**ABOUT THIS EXERCISE:**
Reproduce the records below in full and without edits, omitting images.

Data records

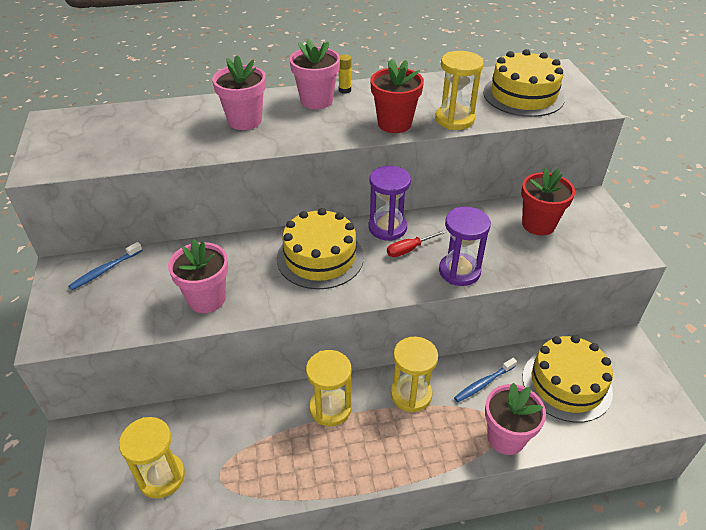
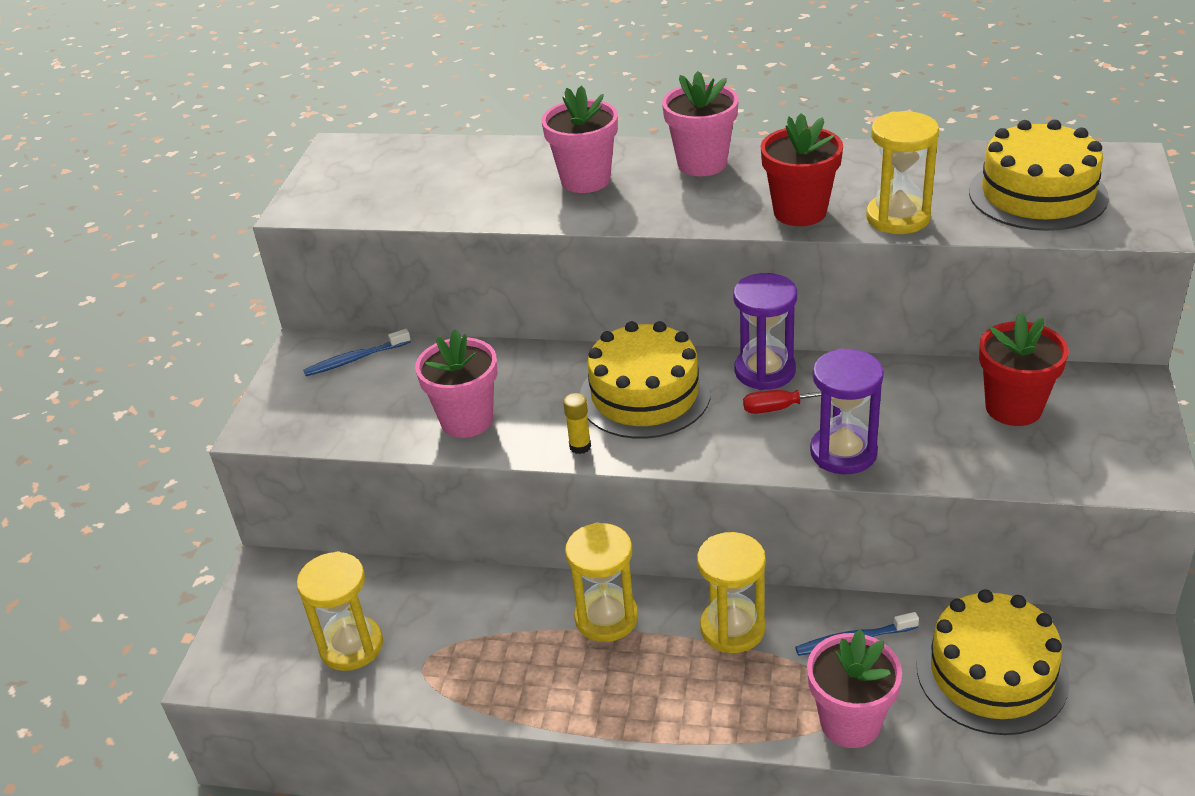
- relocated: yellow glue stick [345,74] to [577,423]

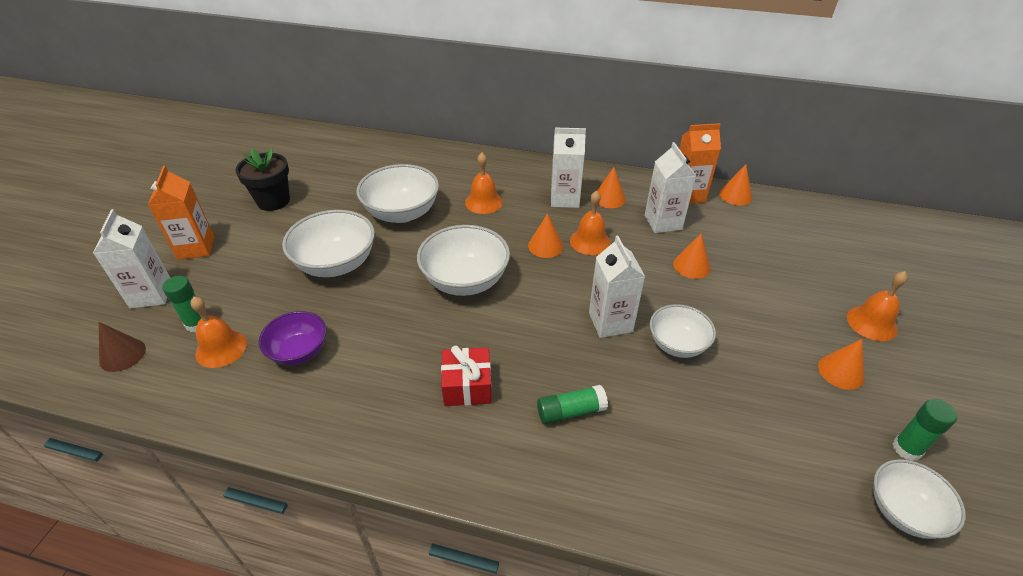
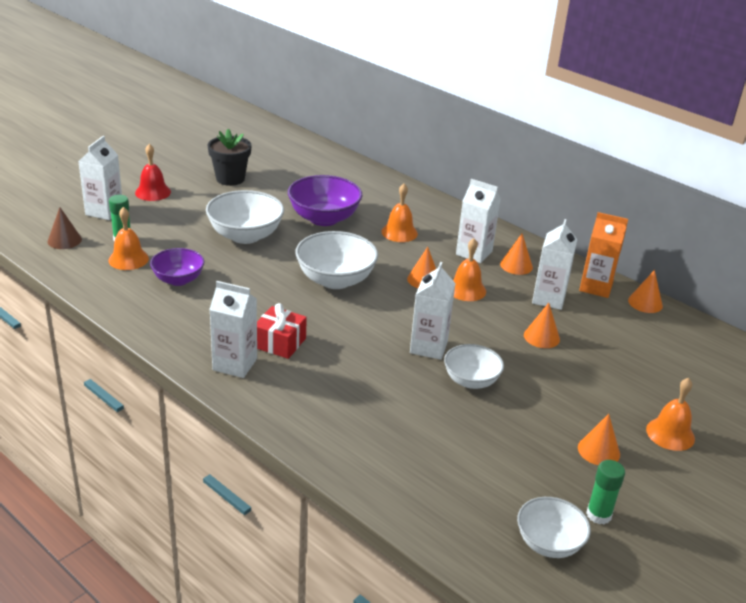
- exchanged: orange carton [181,213] to crimson hand bell [153,172]
- appeared: snow-white carton [233,329]
- colour: snow-white deep dish [397,193] to violet deep dish [325,200]
- missing: leaf-green glue stick [572,405]

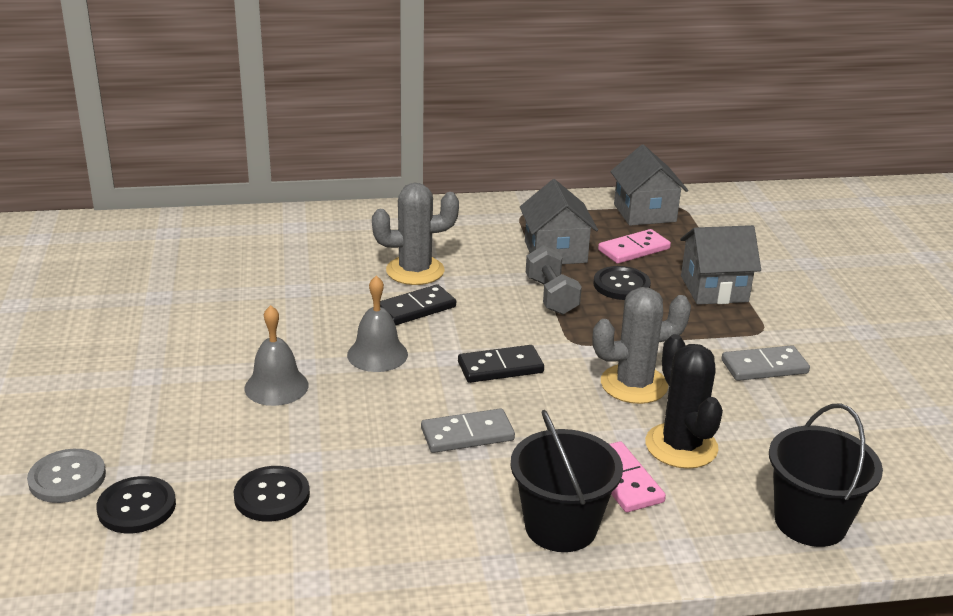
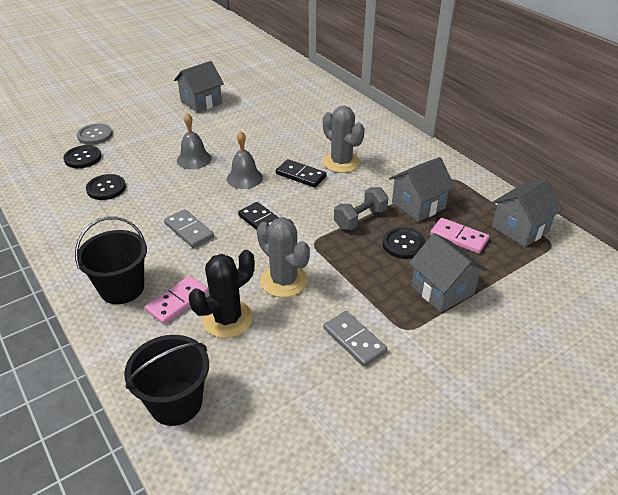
- appeared: ash-grey house [199,87]

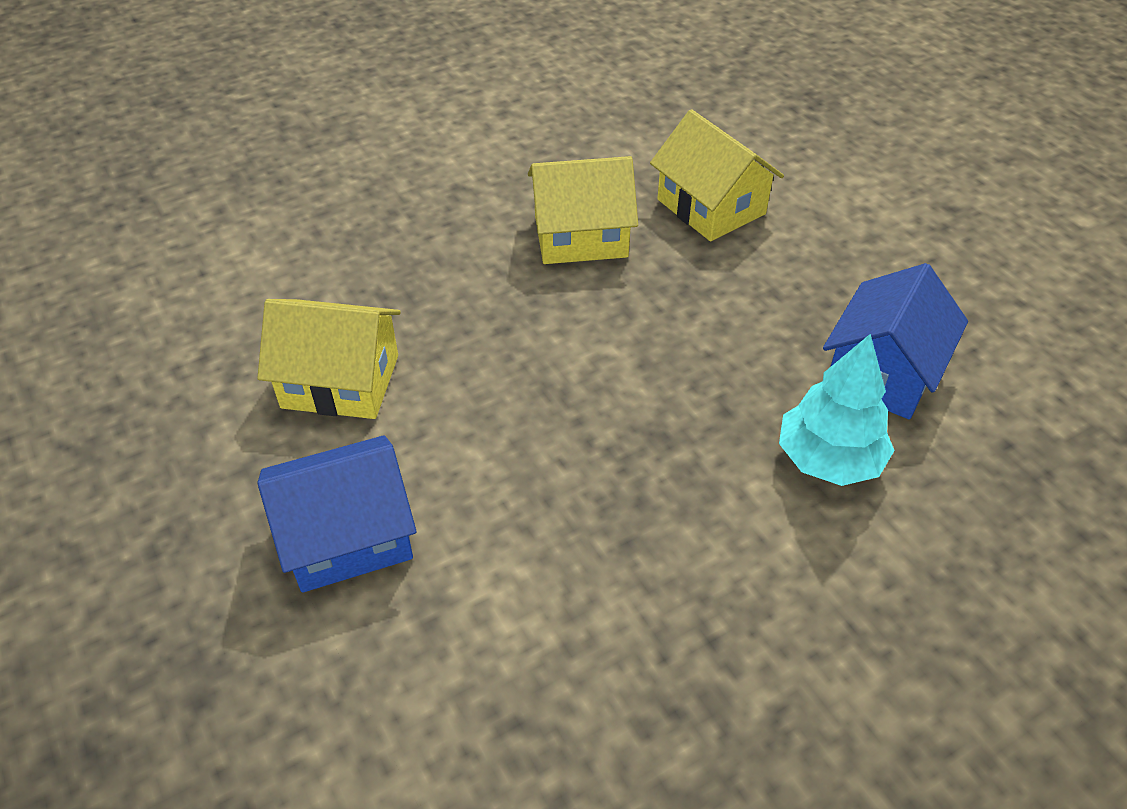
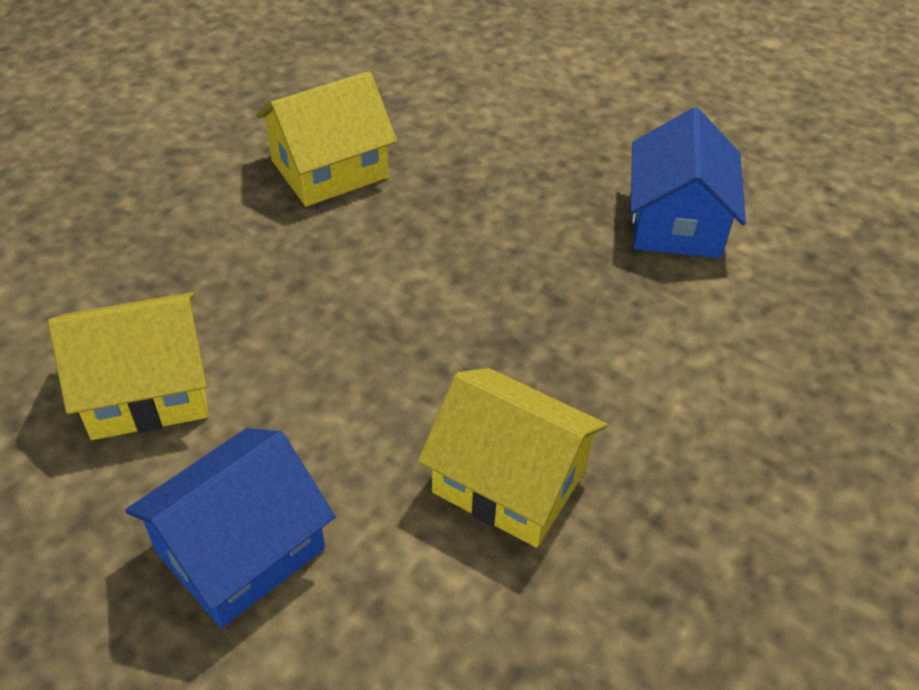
- relocated: yellow house [717,175] to [512,458]
- missing: aqua fir tree [837,410]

**SOLVED PROBLEM:**
- relocated: yellow glue stick [345,74] to [577,423]

- exchanged: orange carton [181,213] to crimson hand bell [153,172]
- appeared: snow-white carton [233,329]
- colour: snow-white deep dish [397,193] to violet deep dish [325,200]
- missing: leaf-green glue stick [572,405]

- appeared: ash-grey house [199,87]

- relocated: yellow house [717,175] to [512,458]
- missing: aqua fir tree [837,410]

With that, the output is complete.